Brief: The lines wanted are those from the one containing "purple eraser [702,227,749,249]" to the last line of the entries below; output them exactly, leaving out pictures.

Entries provided:

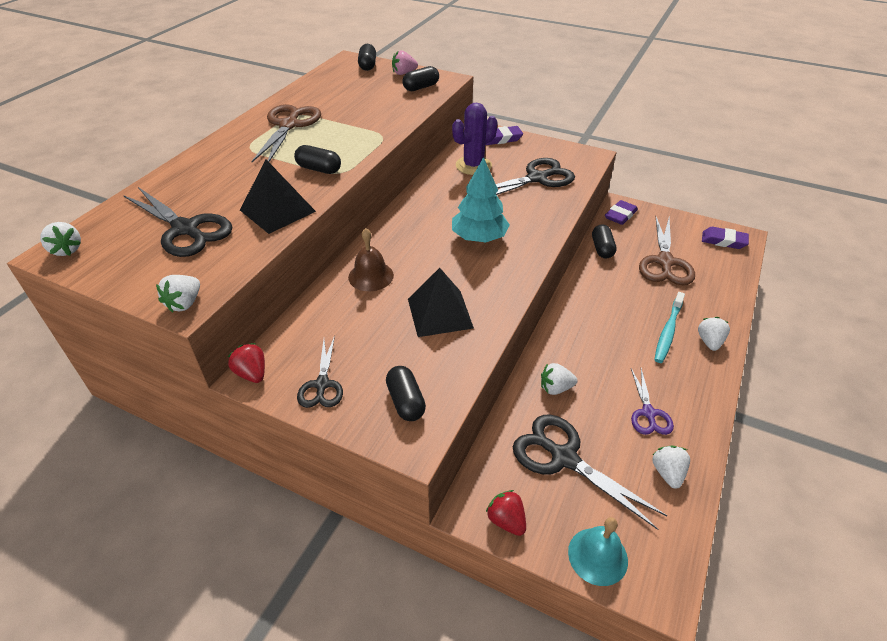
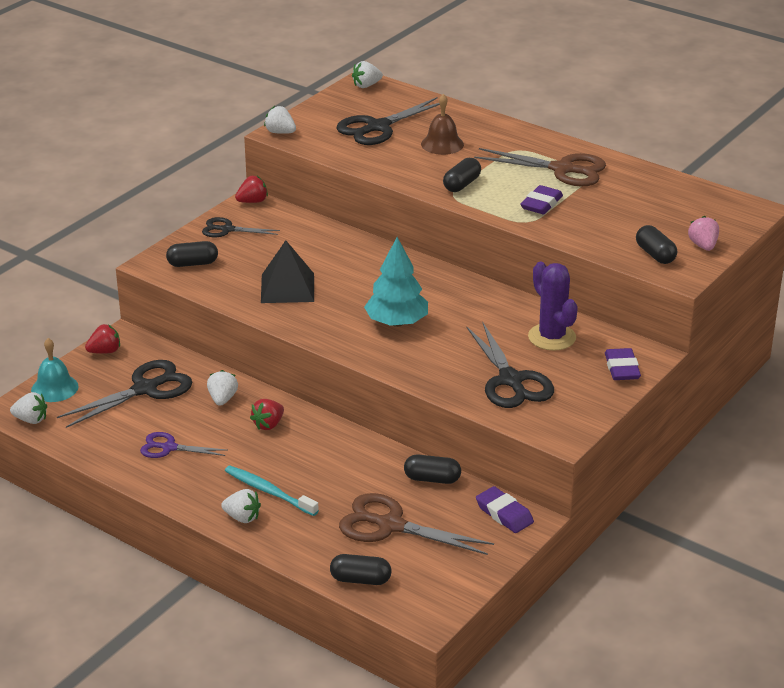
camera: 100 degrees right, 10 degrees down
black pyramid [240,160,316,234] -> none
brown bell [348,228,394,291] -> brown bell moved to [421,94,464,155]
black capsule [358,44,376,71] -> black capsule moved to [330,554,391,585]
white strawberry [652,446,690,489] -> white strawberry moved to [10,392,47,424]
purple eraser [702,227,749,249] -> purple eraser moved to [520,185,563,214]
none -> red strawberry [250,399,284,430]

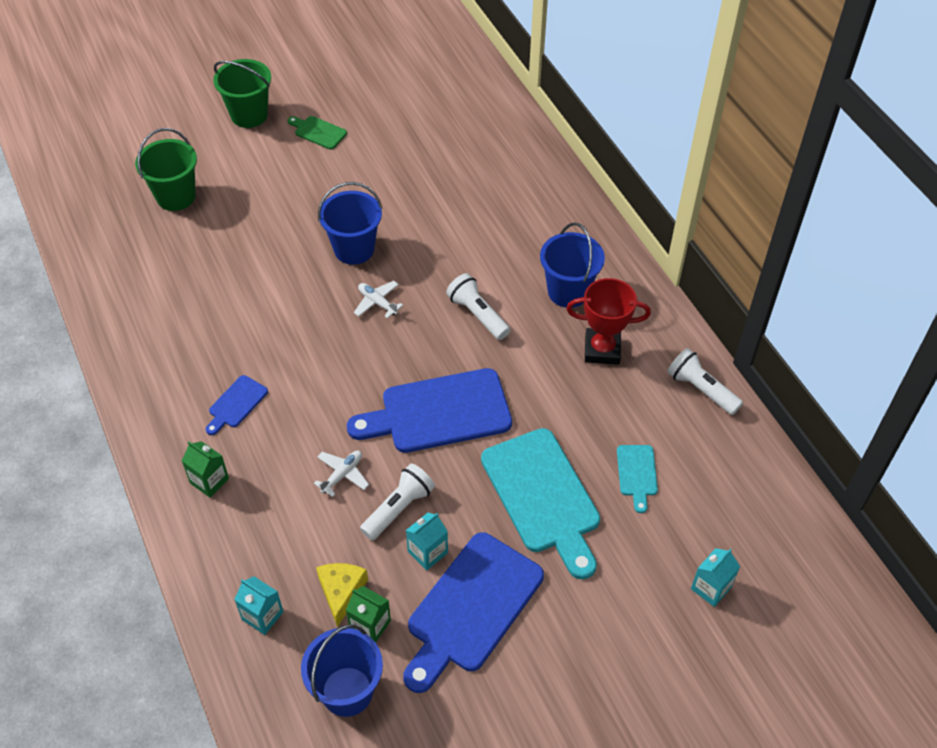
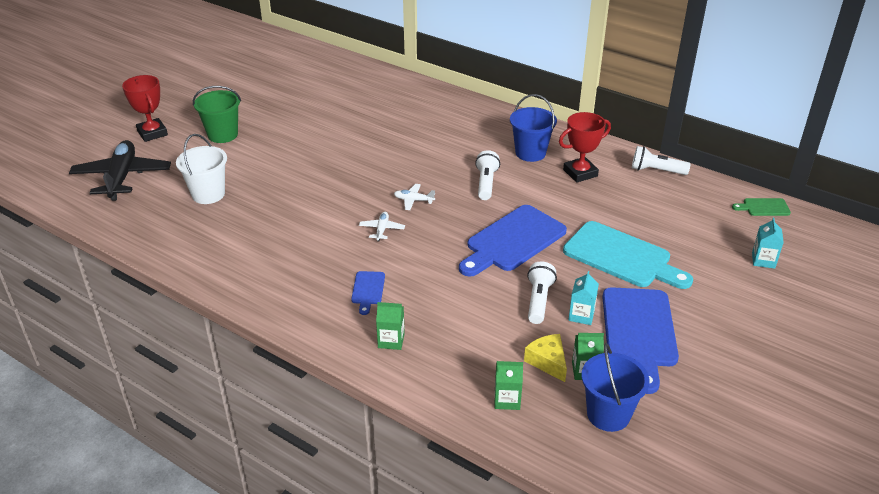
camera: 30 degrees left, 15 degrees down
green bucket [135,128,197,211] -> white bucket [176,134,227,204]
turquoise carton [234,576,283,635] -> green carton [495,361,523,410]
green cutting board [288,116,347,150] -> green cutting board moved to [732,198,791,216]
white plane [314,451,369,497] -> white plane moved to [359,212,405,242]
blue bucket [318,182,382,265] -> none
white flashlight [446,273,510,340] -> white flashlight turned 75 degrees clockwise [475,150,500,200]
turquoise cutting board [617,445,658,513] -> none
none -> black plane [69,140,171,201]
none -> red trophy [122,75,168,142]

Exercise result:
purple eraser [702,227,749,249] -> purple eraser moved to [520,185,563,214]
none -> red strawberry [250,399,284,430]

camera: 30 degrees left, 15 degrees down
green bucket [135,128,197,211] -> white bucket [176,134,227,204]
turquoise carton [234,576,283,635] -> green carton [495,361,523,410]
green cutting board [288,116,347,150] -> green cutting board moved to [732,198,791,216]
white plane [314,451,369,497] -> white plane moved to [359,212,405,242]
blue bucket [318,182,382,265] -> none
white flashlight [446,273,510,340] -> white flashlight turned 75 degrees clockwise [475,150,500,200]
turquoise cutting board [617,445,658,513] -> none
none -> black plane [69,140,171,201]
none -> red trophy [122,75,168,142]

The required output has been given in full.